§ What to produce: Please copy exactly the lines that run from the start of the entries to the line containing "R29: 2.2k (LED_A, MID) -> none", inclusive.
━━━━━ Given records
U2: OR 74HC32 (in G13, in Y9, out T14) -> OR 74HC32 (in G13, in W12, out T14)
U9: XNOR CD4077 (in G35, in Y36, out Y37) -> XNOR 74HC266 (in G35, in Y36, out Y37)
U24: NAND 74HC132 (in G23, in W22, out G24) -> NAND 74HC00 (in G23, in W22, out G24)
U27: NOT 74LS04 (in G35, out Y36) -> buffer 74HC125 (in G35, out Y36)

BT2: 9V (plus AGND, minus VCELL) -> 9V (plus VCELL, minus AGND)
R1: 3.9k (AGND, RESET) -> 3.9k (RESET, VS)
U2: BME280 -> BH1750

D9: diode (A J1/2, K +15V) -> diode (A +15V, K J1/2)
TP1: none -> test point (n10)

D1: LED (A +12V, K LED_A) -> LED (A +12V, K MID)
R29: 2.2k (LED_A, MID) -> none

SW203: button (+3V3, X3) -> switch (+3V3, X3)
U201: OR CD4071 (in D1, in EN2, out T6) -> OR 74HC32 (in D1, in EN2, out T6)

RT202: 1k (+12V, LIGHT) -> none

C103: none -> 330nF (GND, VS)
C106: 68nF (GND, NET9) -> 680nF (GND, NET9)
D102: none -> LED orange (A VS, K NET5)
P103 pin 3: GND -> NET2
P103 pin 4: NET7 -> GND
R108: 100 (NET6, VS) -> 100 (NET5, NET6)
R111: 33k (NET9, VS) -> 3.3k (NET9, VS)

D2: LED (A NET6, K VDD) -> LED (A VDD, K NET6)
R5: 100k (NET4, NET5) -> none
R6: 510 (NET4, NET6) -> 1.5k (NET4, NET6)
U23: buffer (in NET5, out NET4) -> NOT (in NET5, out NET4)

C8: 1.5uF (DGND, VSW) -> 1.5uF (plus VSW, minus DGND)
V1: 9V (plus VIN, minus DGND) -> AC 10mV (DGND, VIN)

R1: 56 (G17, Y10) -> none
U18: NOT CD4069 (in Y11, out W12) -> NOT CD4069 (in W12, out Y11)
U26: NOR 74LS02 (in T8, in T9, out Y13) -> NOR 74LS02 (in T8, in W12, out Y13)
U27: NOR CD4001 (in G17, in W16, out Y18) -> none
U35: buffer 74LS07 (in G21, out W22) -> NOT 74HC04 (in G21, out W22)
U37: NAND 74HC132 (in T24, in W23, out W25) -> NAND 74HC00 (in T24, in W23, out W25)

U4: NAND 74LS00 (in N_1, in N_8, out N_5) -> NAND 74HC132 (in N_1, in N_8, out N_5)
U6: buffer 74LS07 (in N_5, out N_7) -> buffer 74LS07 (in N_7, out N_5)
━━━━━━━━━━
§ Output for this exercise:
U2: OR 74HC32 (in G13, in Y9, out T14) -> OR 74HC32 (in G13, in W12, out T14)
U9: XNOR CD4077 (in G35, in Y36, out Y37) -> XNOR 74HC266 (in G35, in Y36, out Y37)
U24: NAND 74HC132 (in G23, in W22, out G24) -> NAND 74HC00 (in G23, in W22, out G24)
U27: NOT 74LS04 (in G35, out Y36) -> buffer 74HC125 (in G35, out Y36)

BT2: 9V (plus AGND, minus VCELL) -> 9V (plus VCELL, minus AGND)
R1: 3.9k (AGND, RESET) -> 3.9k (RESET, VS)
U2: BME280 -> BH1750

D9: diode (A J1/2, K +15V) -> diode (A +15V, K J1/2)
TP1: none -> test point (n10)

D1: LED (A +12V, K LED_A) -> LED (A +12V, K MID)
R29: 2.2k (LED_A, MID) -> none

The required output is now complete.